* [What is needed]:
Collect each line from the rows below that contains the string "outlet", and copy those lines in the order they appear.

* [Records shown]:
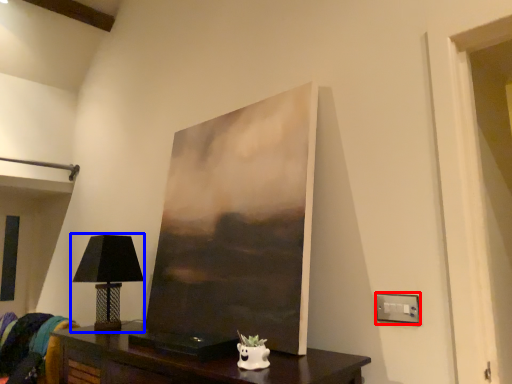
Question: Which object is further to the camera taking this photo, electric outlet (highlighted by a red box) or table lamp (highlighted by a blue box)?

Choices:
 (A) electric outlet
 (B) table lamp

Answer: (B)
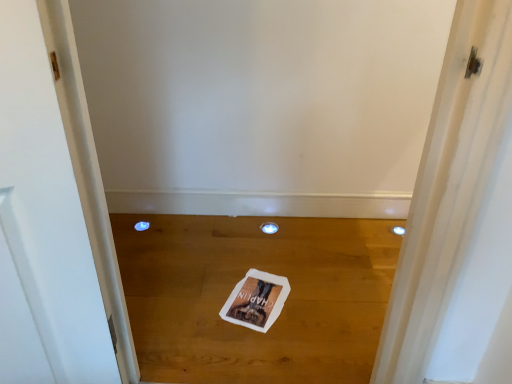
Image resolution: width=512 pixels, height=384 pixels. I want to click on free space in front of white paper magazine at center, so click(x=257, y=346).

* [Completed exercise]:
Question: Which object is further to the camera taking this photo, electric outlet (highlighted by a red box) or table lamp (highlighted by a blue box)?
 (A) electric outlet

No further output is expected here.